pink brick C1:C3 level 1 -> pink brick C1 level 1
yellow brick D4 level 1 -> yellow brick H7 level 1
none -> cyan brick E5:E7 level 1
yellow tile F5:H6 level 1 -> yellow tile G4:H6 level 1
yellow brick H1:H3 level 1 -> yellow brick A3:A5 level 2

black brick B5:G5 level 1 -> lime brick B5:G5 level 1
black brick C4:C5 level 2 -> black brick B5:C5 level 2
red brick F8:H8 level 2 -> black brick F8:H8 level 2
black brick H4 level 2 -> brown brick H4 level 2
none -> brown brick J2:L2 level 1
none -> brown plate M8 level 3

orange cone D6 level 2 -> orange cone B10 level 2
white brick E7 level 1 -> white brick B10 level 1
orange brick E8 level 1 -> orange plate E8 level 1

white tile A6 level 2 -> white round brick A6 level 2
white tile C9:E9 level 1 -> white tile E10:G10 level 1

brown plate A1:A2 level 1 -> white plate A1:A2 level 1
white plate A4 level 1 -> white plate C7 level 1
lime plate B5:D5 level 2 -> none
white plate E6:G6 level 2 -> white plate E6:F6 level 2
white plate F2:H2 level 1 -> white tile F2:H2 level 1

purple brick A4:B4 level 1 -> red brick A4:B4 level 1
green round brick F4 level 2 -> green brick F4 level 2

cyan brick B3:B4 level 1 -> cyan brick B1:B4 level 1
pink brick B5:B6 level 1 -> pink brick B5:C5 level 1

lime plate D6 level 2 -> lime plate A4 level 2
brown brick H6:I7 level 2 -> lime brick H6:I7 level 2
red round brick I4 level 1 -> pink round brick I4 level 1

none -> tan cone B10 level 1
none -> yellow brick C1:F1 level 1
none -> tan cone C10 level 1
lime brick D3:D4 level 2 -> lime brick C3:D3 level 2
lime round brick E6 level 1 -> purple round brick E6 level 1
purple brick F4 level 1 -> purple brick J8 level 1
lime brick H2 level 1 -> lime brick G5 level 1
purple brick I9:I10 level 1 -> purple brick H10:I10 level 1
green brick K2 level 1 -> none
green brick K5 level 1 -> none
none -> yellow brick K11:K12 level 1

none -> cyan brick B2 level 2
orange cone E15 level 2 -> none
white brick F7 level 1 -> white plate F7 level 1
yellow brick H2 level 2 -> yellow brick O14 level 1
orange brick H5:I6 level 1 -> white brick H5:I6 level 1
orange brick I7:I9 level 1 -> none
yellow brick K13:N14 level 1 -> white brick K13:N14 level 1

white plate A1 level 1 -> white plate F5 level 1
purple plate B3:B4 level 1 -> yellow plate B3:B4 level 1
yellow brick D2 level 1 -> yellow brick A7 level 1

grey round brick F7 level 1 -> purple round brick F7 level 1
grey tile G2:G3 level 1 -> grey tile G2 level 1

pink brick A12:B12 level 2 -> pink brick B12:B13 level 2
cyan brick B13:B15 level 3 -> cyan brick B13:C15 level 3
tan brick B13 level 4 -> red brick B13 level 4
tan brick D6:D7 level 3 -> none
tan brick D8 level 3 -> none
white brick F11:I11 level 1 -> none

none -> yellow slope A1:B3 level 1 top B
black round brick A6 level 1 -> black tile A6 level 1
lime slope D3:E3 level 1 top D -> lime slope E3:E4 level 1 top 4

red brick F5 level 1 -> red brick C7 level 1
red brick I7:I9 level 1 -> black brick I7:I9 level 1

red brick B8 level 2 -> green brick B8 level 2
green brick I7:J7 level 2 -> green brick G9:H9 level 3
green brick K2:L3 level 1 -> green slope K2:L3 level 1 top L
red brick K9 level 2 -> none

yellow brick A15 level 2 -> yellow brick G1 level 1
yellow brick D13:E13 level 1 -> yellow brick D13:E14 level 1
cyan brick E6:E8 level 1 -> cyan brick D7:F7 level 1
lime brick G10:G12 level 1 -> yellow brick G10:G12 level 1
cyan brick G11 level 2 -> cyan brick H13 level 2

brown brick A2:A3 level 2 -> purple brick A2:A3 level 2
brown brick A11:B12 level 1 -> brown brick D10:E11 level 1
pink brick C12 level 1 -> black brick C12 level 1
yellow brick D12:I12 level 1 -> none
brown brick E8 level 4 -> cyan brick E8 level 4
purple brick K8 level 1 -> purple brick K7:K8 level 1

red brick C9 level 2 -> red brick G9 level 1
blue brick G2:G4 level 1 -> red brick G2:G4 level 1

________

Return every line above exactly.

* _Result_:
pink brick C1:C3 level 1 -> pink brick C1 level 1
yellow brick D4 level 1 -> yellow brick H7 level 1
none -> cyan brick E5:E7 level 1
yellow tile F5:H6 level 1 -> yellow tile G4:H6 level 1
yellow brick H1:H3 level 1 -> yellow brick A3:A5 level 2

black brick B5:G5 level 1 -> lime brick B5:G5 level 1
black brick C4:C5 level 2 -> black brick B5:C5 level 2
red brick F8:H8 level 2 -> black brick F8:H8 level 2
black brick H4 level 2 -> brown brick H4 level 2
none -> brown brick J2:L2 level 1
none -> brown plate M8 level 3

orange cone D6 level 2 -> orange cone B10 level 2
white brick E7 level 1 -> white brick B10 level 1
orange brick E8 level 1 -> orange plate E8 level 1

white tile A6 level 2 -> white round brick A6 level 2
white tile C9:E9 level 1 -> white tile E10:G10 level 1

brown plate A1:A2 level 1 -> white plate A1:A2 level 1
white plate A4 level 1 -> white plate C7 level 1
lime plate B5:D5 level 2 -> none
white plate E6:G6 level 2 -> white plate E6:F6 level 2
white plate F2:H2 level 1 -> white tile F2:H2 level 1

purple brick A4:B4 level 1 -> red brick A4:B4 level 1
green round brick F4 level 2 -> green brick F4 level 2

cyan brick B3:B4 level 1 -> cyan brick B1:B4 level 1
pink brick B5:B6 level 1 -> pink brick B5:C5 level 1

lime plate D6 level 2 -> lime plate A4 level 2
brown brick H6:I7 level 2 -> lime brick H6:I7 level 2
red round brick I4 level 1 -> pink round brick I4 level 1

none -> tan cone B10 level 1
none -> yellow brick C1:F1 level 1
none -> tan cone C10 level 1
lime brick D3:D4 level 2 -> lime brick C3:D3 level 2
lime round brick E6 level 1 -> purple round brick E6 level 1
purple brick F4 level 1 -> purple brick J8 level 1
lime brick H2 level 1 -> lime brick G5 level 1
purple brick I9:I10 level 1 -> purple brick H10:I10 level 1
green brick K2 level 1 -> none
green brick K5 level 1 -> none
none -> yellow brick K11:K12 level 1

none -> cyan brick B2 level 2
orange cone E15 level 2 -> none
white brick F7 level 1 -> white plate F7 level 1
yellow brick H2 level 2 -> yellow brick O14 level 1
orange brick H5:I6 level 1 -> white brick H5:I6 level 1
orange brick I7:I9 level 1 -> none
yellow brick K13:N14 level 1 -> white brick K13:N14 level 1

white plate A1 level 1 -> white plate F5 level 1
purple plate B3:B4 level 1 -> yellow plate B3:B4 level 1
yellow brick D2 level 1 -> yellow brick A7 level 1

grey round brick F7 level 1 -> purple round brick F7 level 1
grey tile G2:G3 level 1 -> grey tile G2 level 1

pink brick A12:B12 level 2 -> pink brick B12:B13 level 2
cyan brick B13:B15 level 3 -> cyan brick B13:C15 level 3
tan brick B13 level 4 -> red brick B13 level 4
tan brick D6:D7 level 3 -> none
tan brick D8 level 3 -> none
white brick F11:I11 level 1 -> none

none -> yellow slope A1:B3 level 1 top B
black round brick A6 level 1 -> black tile A6 level 1
lime slope D3:E3 level 1 top D -> lime slope E3:E4 level 1 top 4

red brick F5 level 1 -> red brick C7 level 1
red brick I7:I9 level 1 -> black brick I7:I9 level 1

red brick B8 level 2 -> green brick B8 level 2
green brick I7:J7 level 2 -> green brick G9:H9 level 3
green brick K2:L3 level 1 -> green slope K2:L3 level 1 top L
red brick K9 level 2 -> none

yellow brick A15 level 2 -> yellow brick G1 level 1
yellow brick D13:E13 level 1 -> yellow brick D13:E14 level 1
cyan brick E6:E8 level 1 -> cyan brick D7:F7 level 1
lime brick G10:G12 level 1 -> yellow brick G10:G12 level 1
cyan brick G11 level 2 -> cyan brick H13 level 2

brown brick A2:A3 level 2 -> purple brick A2:A3 level 2
brown brick A11:B12 level 1 -> brown brick D10:E11 level 1
pink brick C12 level 1 -> black brick C12 level 1
yellow brick D12:I12 level 1 -> none
brown brick E8 level 4 -> cyan brick E8 level 4
purple brick K8 level 1 -> purple brick K7:K8 level 1

red brick C9 level 2 -> red brick G9 level 1
blue brick G2:G4 level 1 -> red brick G2:G4 level 1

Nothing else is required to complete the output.